◆ Task requirements: Nothing but an exact reprint of the records is to be returned.

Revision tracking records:
▶
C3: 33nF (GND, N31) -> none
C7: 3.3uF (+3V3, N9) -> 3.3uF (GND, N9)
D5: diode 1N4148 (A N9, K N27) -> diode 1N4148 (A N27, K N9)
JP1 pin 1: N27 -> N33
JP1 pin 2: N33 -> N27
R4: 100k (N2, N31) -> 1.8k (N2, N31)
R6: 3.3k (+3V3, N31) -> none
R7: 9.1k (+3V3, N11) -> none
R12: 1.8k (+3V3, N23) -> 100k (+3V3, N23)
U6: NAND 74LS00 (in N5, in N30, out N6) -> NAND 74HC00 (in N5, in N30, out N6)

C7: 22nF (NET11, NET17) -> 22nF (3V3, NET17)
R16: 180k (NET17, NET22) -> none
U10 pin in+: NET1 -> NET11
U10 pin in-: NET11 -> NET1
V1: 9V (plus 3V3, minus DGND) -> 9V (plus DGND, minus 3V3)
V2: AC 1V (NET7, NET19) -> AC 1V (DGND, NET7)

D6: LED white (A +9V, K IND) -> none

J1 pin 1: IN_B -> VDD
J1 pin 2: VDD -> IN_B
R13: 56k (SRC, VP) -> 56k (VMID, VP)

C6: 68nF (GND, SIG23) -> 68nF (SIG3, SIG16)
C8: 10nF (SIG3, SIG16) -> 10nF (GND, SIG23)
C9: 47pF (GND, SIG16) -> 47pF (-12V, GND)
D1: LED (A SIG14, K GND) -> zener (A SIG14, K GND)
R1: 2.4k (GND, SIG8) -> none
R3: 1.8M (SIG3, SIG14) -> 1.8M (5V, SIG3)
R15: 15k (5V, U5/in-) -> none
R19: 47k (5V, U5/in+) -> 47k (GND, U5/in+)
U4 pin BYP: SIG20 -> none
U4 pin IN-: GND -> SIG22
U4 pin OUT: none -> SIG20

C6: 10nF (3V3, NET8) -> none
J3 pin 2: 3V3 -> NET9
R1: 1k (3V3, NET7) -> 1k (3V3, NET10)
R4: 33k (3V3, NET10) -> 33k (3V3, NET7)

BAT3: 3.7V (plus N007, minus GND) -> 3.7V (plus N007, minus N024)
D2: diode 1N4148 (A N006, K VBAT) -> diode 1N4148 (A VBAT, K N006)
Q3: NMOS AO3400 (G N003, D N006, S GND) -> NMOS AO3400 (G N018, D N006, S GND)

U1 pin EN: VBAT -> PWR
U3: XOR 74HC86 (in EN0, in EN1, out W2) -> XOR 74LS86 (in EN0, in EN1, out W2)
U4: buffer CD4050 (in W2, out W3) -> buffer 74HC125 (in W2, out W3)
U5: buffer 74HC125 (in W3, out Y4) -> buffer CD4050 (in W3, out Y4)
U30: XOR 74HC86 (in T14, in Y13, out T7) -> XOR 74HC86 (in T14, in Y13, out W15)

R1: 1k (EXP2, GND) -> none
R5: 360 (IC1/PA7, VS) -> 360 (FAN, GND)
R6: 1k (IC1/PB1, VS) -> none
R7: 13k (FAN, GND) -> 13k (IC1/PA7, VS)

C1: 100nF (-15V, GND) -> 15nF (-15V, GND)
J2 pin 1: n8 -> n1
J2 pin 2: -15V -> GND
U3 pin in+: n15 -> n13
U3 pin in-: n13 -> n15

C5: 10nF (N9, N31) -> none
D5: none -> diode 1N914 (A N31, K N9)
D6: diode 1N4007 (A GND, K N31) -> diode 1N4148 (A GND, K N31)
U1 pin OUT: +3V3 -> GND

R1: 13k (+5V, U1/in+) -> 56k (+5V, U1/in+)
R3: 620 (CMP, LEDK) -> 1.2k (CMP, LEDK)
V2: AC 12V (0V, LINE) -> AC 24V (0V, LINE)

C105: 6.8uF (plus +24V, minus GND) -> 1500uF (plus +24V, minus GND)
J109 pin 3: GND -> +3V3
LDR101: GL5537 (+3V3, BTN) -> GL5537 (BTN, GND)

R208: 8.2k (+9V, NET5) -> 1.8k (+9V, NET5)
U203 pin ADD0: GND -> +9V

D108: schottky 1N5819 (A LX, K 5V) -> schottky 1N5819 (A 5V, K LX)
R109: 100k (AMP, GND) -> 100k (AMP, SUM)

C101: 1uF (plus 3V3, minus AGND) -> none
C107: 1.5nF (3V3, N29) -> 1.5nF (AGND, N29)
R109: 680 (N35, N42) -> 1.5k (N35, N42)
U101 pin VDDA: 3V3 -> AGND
◀
◆ Response:
C3: 33nF (GND, N31) -> none
C7: 3.3uF (+3V3, N9) -> 3.3uF (GND, N9)
D5: diode 1N4148 (A N9, K N27) -> diode 1N4148 (A N27, K N9)
JP1 pin 1: N27 -> N33
JP1 pin 2: N33 -> N27
R4: 100k (N2, N31) -> 1.8k (N2, N31)
R6: 3.3k (+3V3, N31) -> none
R7: 9.1k (+3V3, N11) -> none
R12: 1.8k (+3V3, N23) -> 100k (+3V3, N23)
U6: NAND 74LS00 (in N5, in N30, out N6) -> NAND 74HC00 (in N5, in N30, out N6)

C7: 22nF (NET11, NET17) -> 22nF (3V3, NET17)
R16: 180k (NET17, NET22) -> none
U10 pin in+: NET1 -> NET11
U10 pin in-: NET11 -> NET1
V1: 9V (plus 3V3, minus DGND) -> 9V (plus DGND, minus 3V3)
V2: AC 1V (NET7, NET19) -> AC 1V (DGND, NET7)

D6: LED white (A +9V, K IND) -> none

J1 pin 1: IN_B -> VDD
J1 pin 2: VDD -> IN_B
R13: 56k (SRC, VP) -> 56k (VMID, VP)

C6: 68nF (GND, SIG23) -> 68nF (SIG3, SIG16)
C8: 10nF (SIG3, SIG16) -> 10nF (GND, SIG23)
C9: 47pF (GND, SIG16) -> 47pF (-12V, GND)
D1: LED (A SIG14, K GND) -> zener (A SIG14, K GND)
R1: 2.4k (GND, SIG8) -> none
R3: 1.8M (SIG3, SIG14) -> 1.8M (5V, SIG3)
R15: 15k (5V, U5/in-) -> none
R19: 47k (5V, U5/in+) -> 47k (GND, U5/in+)
U4 pin BYP: SIG20 -> none
U4 pin IN-: GND -> SIG22
U4 pin OUT: none -> SIG20

C6: 10nF (3V3, NET8) -> none
J3 pin 2: 3V3 -> NET9
R1: 1k (3V3, NET7) -> 1k (3V3, NET10)
R4: 33k (3V3, NET10) -> 33k (3V3, NET7)

BAT3: 3.7V (plus N007, minus GND) -> 3.7V (plus N007, minus N024)
D2: diode 1N4148 (A N006, K VBAT) -> diode 1N4148 (A VBAT, K N006)
Q3: NMOS AO3400 (G N003, D N006, S GND) -> NMOS AO3400 (G N018, D N006, S GND)

U1 pin EN: VBAT -> PWR
U3: XOR 74HC86 (in EN0, in EN1, out W2) -> XOR 74LS86 (in EN0, in EN1, out W2)
U4: buffer CD4050 (in W2, out W3) -> buffer 74HC125 (in W2, out W3)
U5: buffer 74HC125 (in W3, out Y4) -> buffer CD4050 (in W3, out Y4)
U30: XOR 74HC86 (in T14, in Y13, out T7) -> XOR 74HC86 (in T14, in Y13, out W15)

R1: 1k (EXP2, GND) -> none
R5: 360 (IC1/PA7, VS) -> 360 (FAN, GND)
R6: 1k (IC1/PB1, VS) -> none
R7: 13k (FAN, GND) -> 13k (IC1/PA7, VS)

C1: 100nF (-15V, GND) -> 15nF (-15V, GND)
J2 pin 1: n8 -> n1
J2 pin 2: -15V -> GND
U3 pin in+: n15 -> n13
U3 pin in-: n13 -> n15

C5: 10nF (N9, N31) -> none
D5: none -> diode 1N914 (A N31, K N9)
D6: diode 1N4007 (A GND, K N31) -> diode 1N4148 (A GND, K N31)
U1 pin OUT: +3V3 -> GND

R1: 13k (+5V, U1/in+) -> 56k (+5V, U1/in+)
R3: 620 (CMP, LEDK) -> 1.2k (CMP, LEDK)
V2: AC 12V (0V, LINE) -> AC 24V (0V, LINE)

C105: 6.8uF (plus +24V, minus GND) -> 1500uF (plus +24V, minus GND)
J109 pin 3: GND -> +3V3
LDR101: GL5537 (+3V3, BTN) -> GL5537 (BTN, GND)

R208: 8.2k (+9V, NET5) -> 1.8k (+9V, NET5)
U203 pin ADD0: GND -> +9V

D108: schottky 1N5819 (A LX, K 5V) -> schottky 1N5819 (A 5V, K LX)
R109: 100k (AMP, GND) -> 100k (AMP, SUM)

C101: 1uF (plus 3V3, minus AGND) -> none
C107: 1.5nF (3V3, N29) -> 1.5nF (AGND, N29)
R109: 680 (N35, N42) -> 1.5k (N35, N42)
U101 pin VDDA: 3V3 -> AGND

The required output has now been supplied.